[Before-and-after object lists]
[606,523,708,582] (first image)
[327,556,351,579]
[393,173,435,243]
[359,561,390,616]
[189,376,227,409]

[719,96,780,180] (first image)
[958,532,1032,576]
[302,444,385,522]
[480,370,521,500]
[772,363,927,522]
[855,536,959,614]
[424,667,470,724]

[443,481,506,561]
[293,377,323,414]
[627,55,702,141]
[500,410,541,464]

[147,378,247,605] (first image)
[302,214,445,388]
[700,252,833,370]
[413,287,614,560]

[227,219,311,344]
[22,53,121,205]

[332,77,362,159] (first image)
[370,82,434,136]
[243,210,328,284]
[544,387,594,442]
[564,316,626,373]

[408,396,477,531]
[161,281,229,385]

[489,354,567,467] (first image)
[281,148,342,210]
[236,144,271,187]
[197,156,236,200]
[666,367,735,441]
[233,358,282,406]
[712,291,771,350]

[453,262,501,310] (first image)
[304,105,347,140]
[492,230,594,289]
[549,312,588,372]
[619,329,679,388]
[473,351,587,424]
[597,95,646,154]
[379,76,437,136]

> **REQUIRED WORK**: Retype the data. Keep every word as it stands.

> **WRITTEN RESPONSE**:
[606,523,708,582] (first image)
[327,556,351,579]
[393,173,435,243]
[359,561,390,616]
[189,376,227,409]

[719,96,780,180] (first image)
[958,532,1032,576]
[302,444,385,522]
[480,370,521,500]
[772,363,927,522]
[855,536,959,614]
[424,667,470,724]

[443,481,506,561]
[293,377,323,414]
[627,55,702,141]
[500,410,541,464]

[147,378,247,605] (first image)
[302,214,445,388]
[700,252,833,370]
[413,287,614,560]

[227,219,311,344]
[22,53,121,205]

[332,77,362,159] (first image)
[370,82,434,136]
[243,210,328,284]
[544,387,594,442]
[564,316,626,373]

[408,396,477,531]
[161,281,229,385]

[489,354,567,467] (first image)
[281,148,342,210]
[236,144,271,187]
[197,156,236,200]
[666,367,735,441]
[233,358,282,406]
[712,291,771,350]

[453,262,501,310] (first image)
[304,105,347,140]
[492,230,594,289]
[549,312,588,372]
[619,329,679,388]
[473,351,587,424]
[597,95,646,154]
[379,76,437,136]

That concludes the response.